TO DO: Reproduce the tail of the data exactly. It starts at the line containing "BUZZER1 pin IO: D10 -> D6" and runs to the last line.

[GIVEN DATA — start]

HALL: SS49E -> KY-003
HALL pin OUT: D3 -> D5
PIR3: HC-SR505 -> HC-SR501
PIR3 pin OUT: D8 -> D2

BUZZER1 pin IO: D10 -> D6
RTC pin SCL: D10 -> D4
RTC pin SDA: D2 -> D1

[GIVEN DATA — finish]

ANSWER FOR THIS EXERCISE:
BUZZER1 pin IO: D10 -> D6
RTC pin SCL: D10 -> D4
RTC pin SDA: D2 -> D1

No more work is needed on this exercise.